* THE TASK
What you produce should be an exact transcription of the data, minus any pictures.

[Records from a data collection]
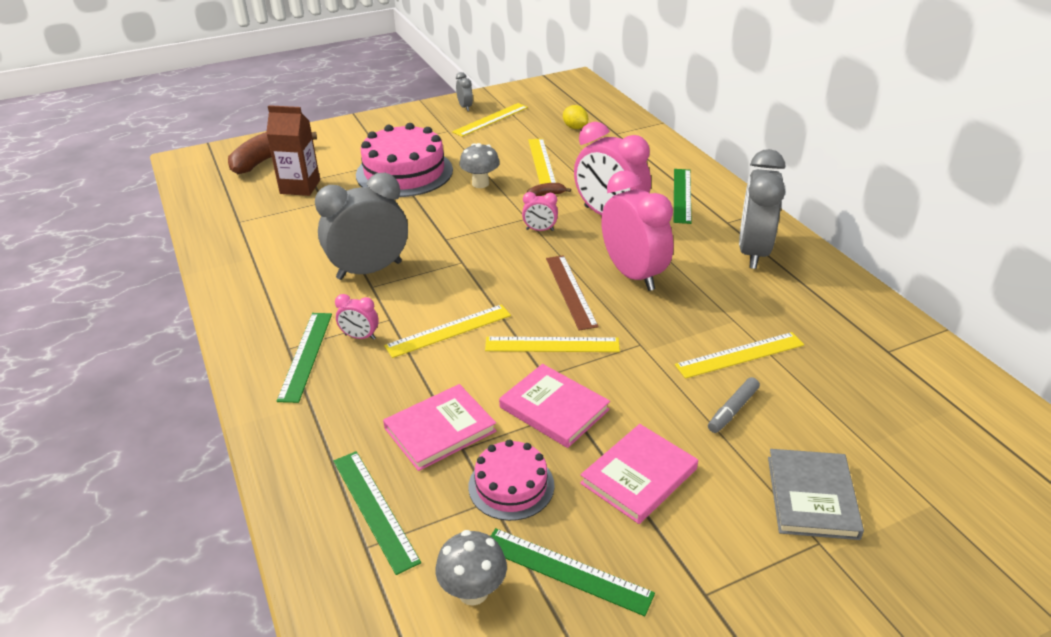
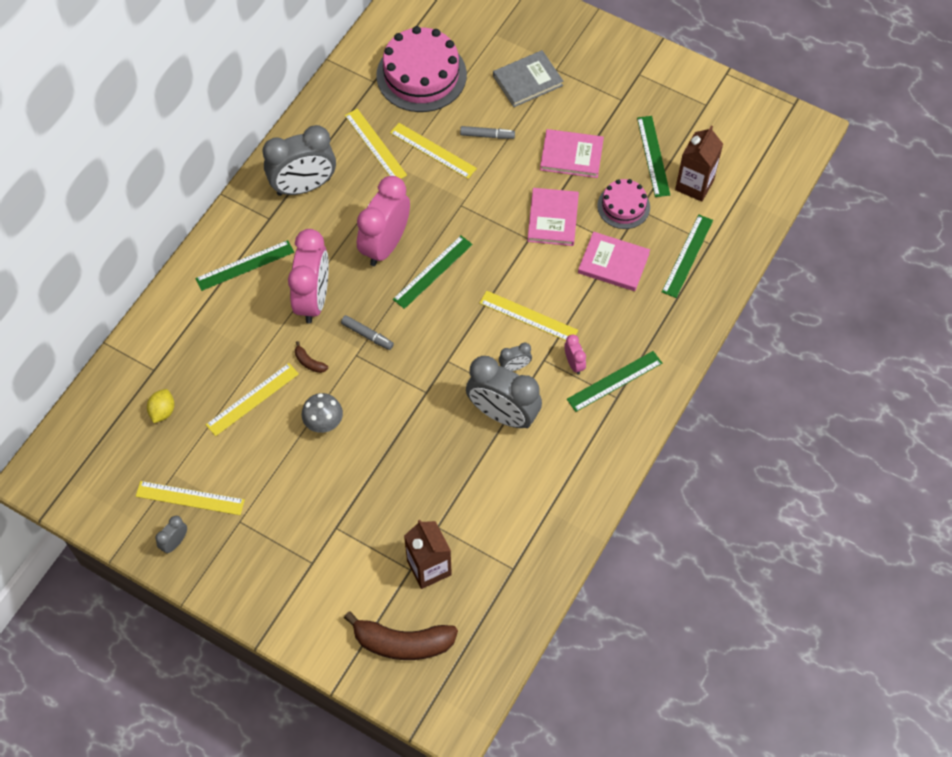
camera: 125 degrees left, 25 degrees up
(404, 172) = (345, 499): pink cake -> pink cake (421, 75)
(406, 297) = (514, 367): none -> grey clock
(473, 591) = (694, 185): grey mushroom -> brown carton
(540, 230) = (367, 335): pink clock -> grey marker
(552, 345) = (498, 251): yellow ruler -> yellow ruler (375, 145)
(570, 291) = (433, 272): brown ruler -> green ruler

* TASK RESULT
camera: 125 degrees left, 25 degrees up
(404, 172) = (345, 499): pink cake -> pink cake (421, 75)
(406, 297) = (514, 367): none -> grey clock
(473, 591) = (694, 185): grey mushroom -> brown carton
(540, 230) = (367, 335): pink clock -> grey marker
(552, 345) = (498, 251): yellow ruler -> yellow ruler (375, 145)
(570, 291) = (433, 272): brown ruler -> green ruler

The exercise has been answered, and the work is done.